**Input records**

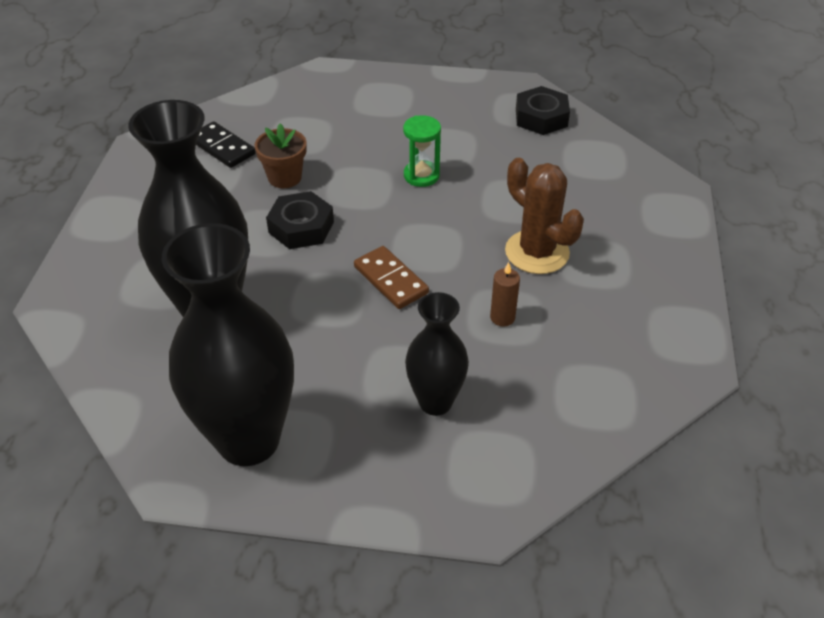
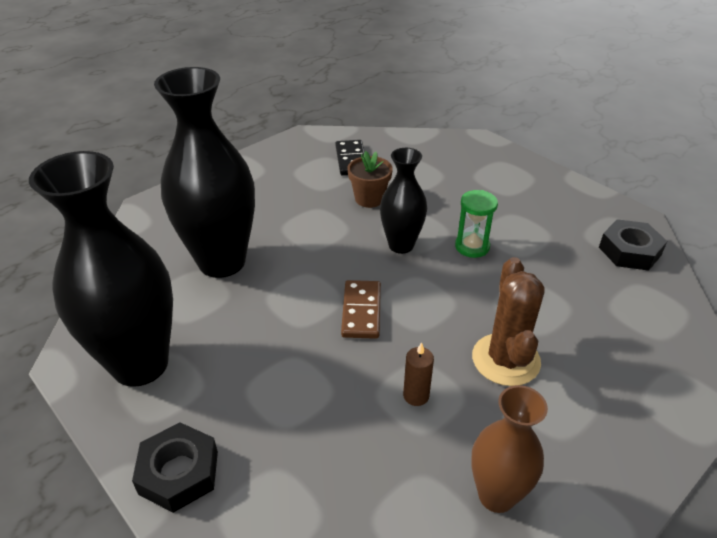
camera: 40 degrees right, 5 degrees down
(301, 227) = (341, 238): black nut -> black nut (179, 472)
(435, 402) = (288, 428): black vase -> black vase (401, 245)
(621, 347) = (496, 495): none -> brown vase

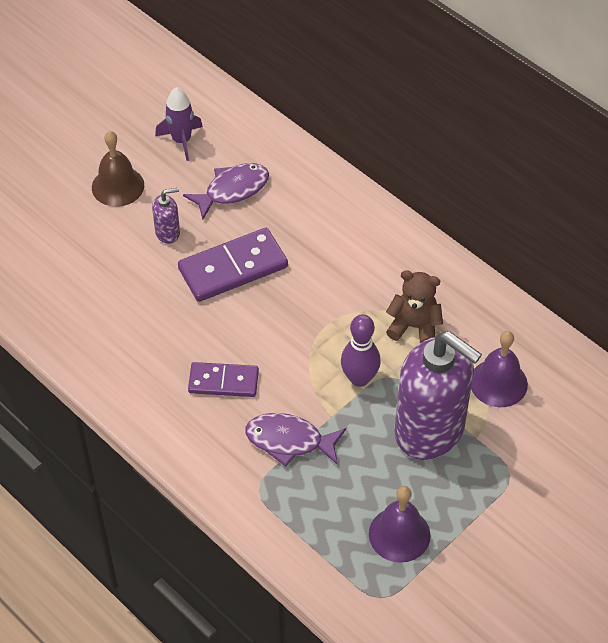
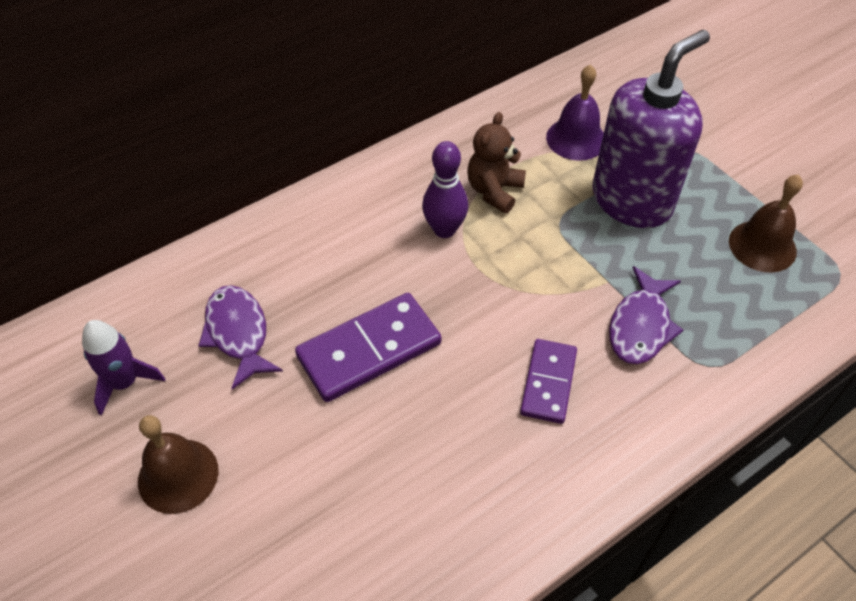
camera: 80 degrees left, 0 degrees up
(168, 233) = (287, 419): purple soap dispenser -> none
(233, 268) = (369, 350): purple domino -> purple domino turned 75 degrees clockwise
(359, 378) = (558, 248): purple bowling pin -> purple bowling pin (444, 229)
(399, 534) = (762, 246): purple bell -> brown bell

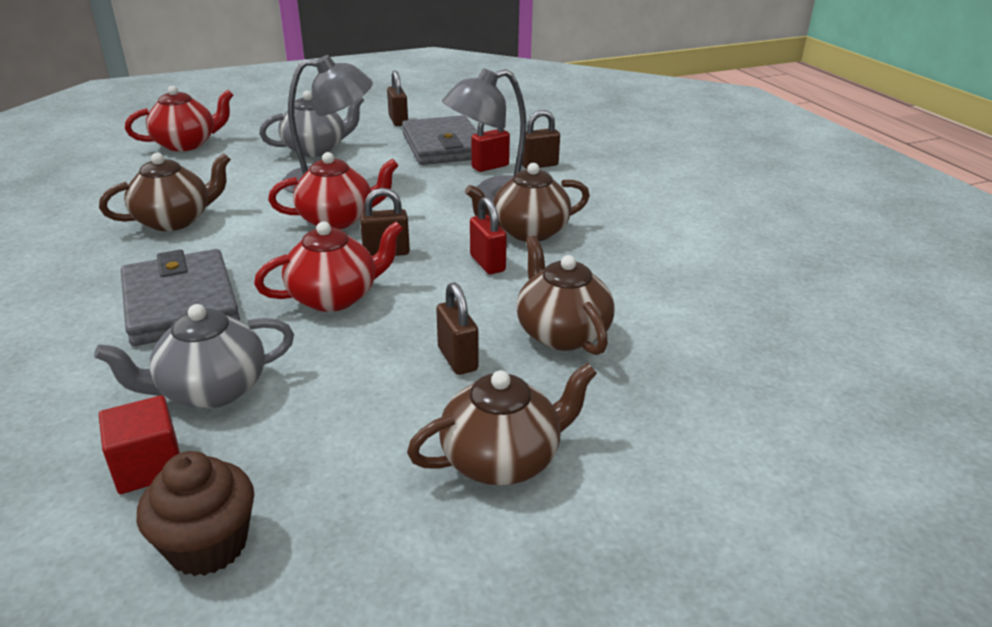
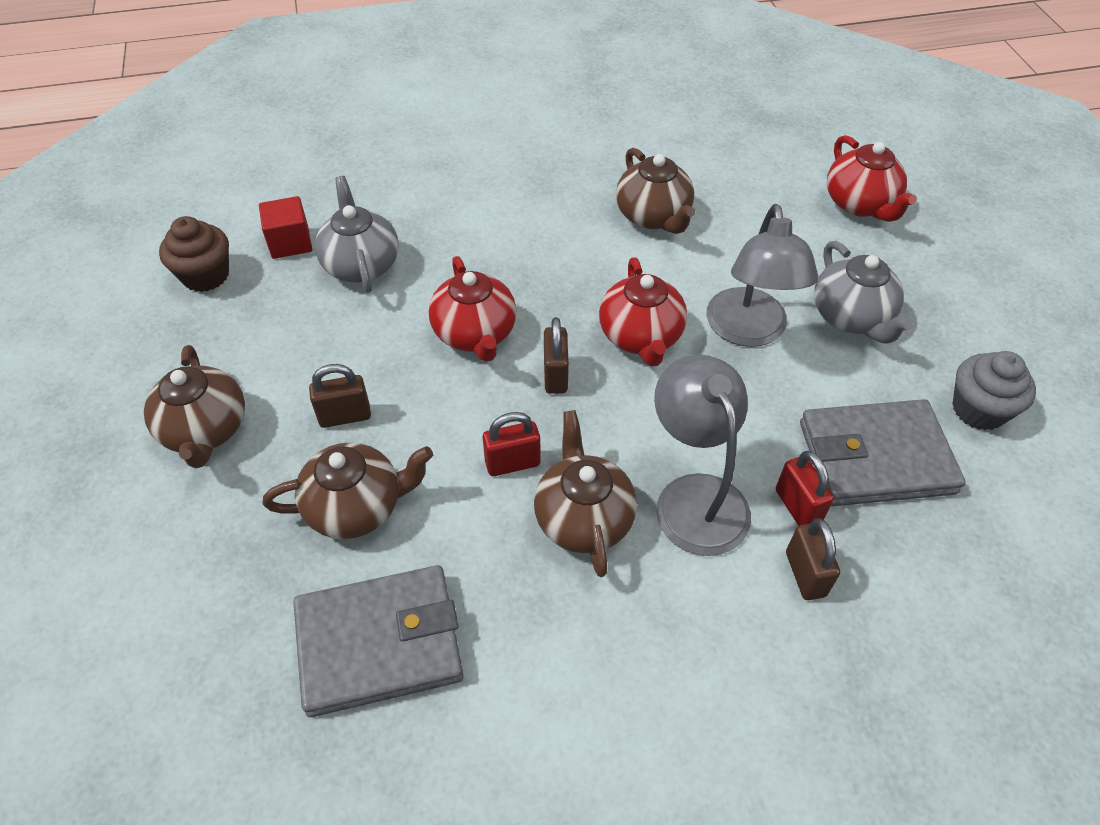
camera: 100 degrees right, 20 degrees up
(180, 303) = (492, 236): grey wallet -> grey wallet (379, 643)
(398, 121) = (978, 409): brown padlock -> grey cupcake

**Instructions for the task**
Everything from the line containing "camera: 80 degrees left, 0 degrees up" to the last line of the records above should be reproduced exactly, except the pictures.

**Output below**
camera: 80 degrees left, 0 degrees up
(168, 233) = (287, 419): purple soap dispenser -> none
(233, 268) = (369, 350): purple domino -> purple domino turned 75 degrees clockwise
(359, 378) = (558, 248): purple bowling pin -> purple bowling pin (444, 229)
(399, 534) = (762, 246): purple bell -> brown bell

camera: 100 degrees right, 20 degrees up
(180, 303) = (492, 236): grey wallet -> grey wallet (379, 643)
(398, 121) = (978, 409): brown padlock -> grey cupcake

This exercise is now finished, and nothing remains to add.